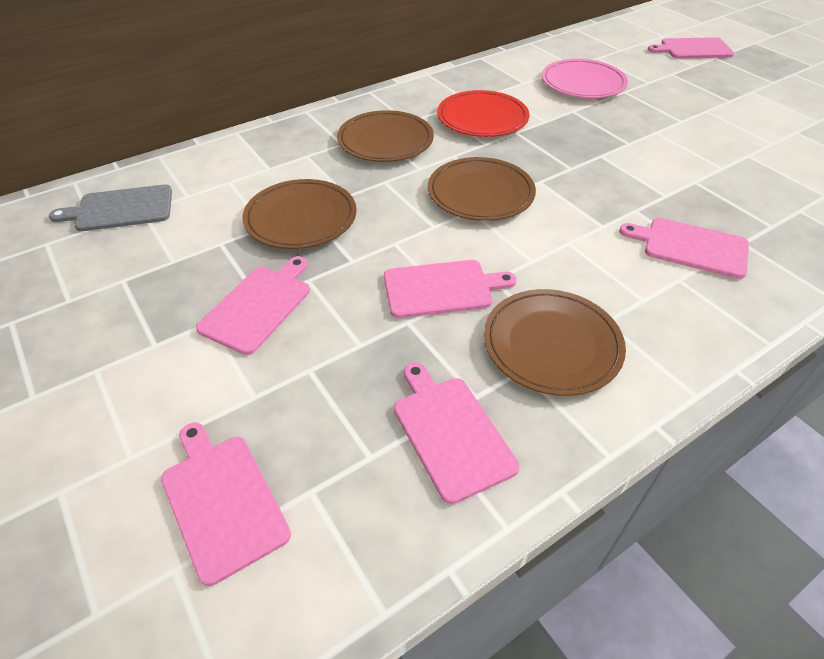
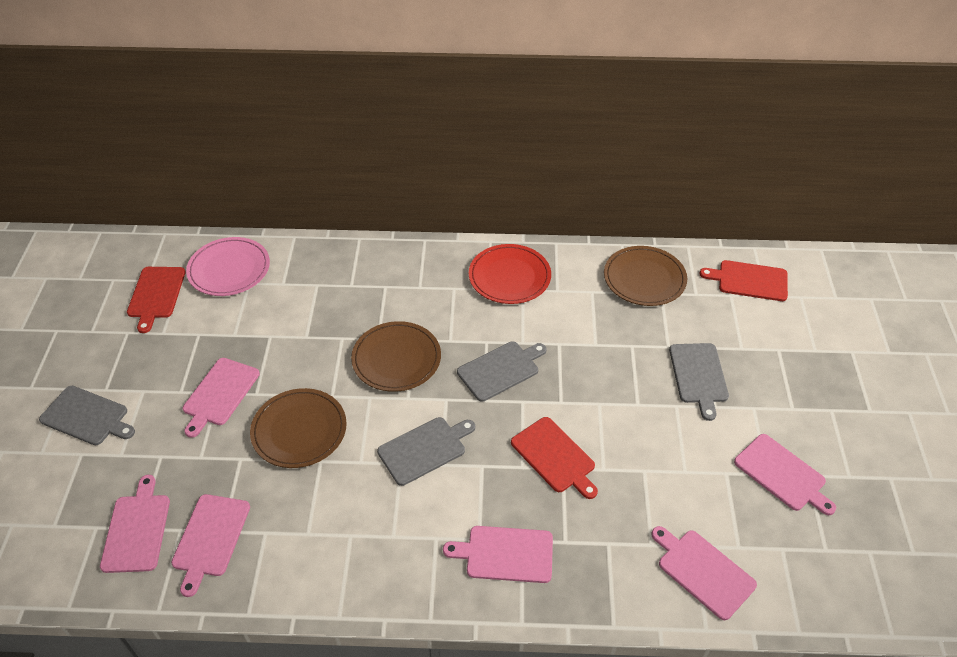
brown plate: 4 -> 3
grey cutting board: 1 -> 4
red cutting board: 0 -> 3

---

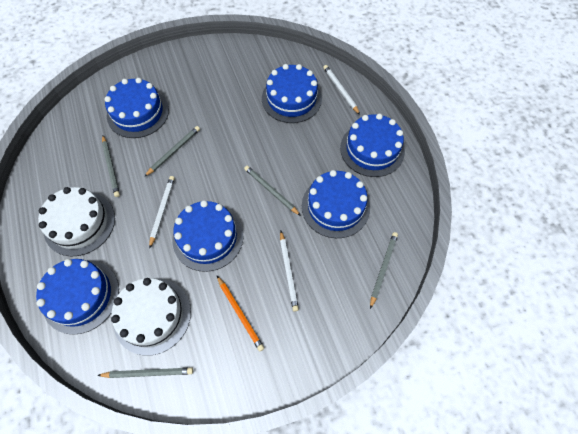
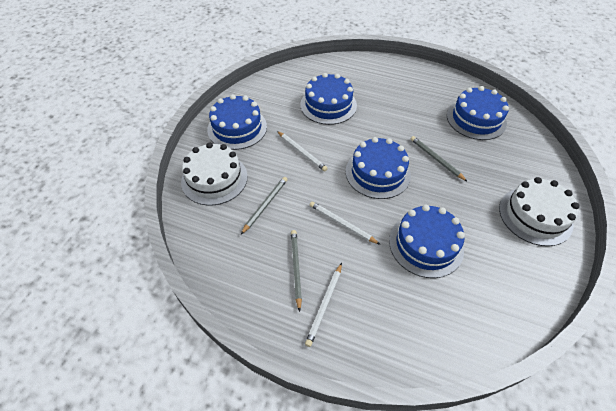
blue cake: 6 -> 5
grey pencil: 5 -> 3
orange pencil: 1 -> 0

---

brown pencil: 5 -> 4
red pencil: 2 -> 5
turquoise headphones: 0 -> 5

YOUR OBJECTIVE :: From the entries above, list each line with "pencil" in it.

FINISHED EXERCISE ::
grey pencil: 5 -> 3
orange pencil: 1 -> 0
brown pencil: 5 -> 4
red pencil: 2 -> 5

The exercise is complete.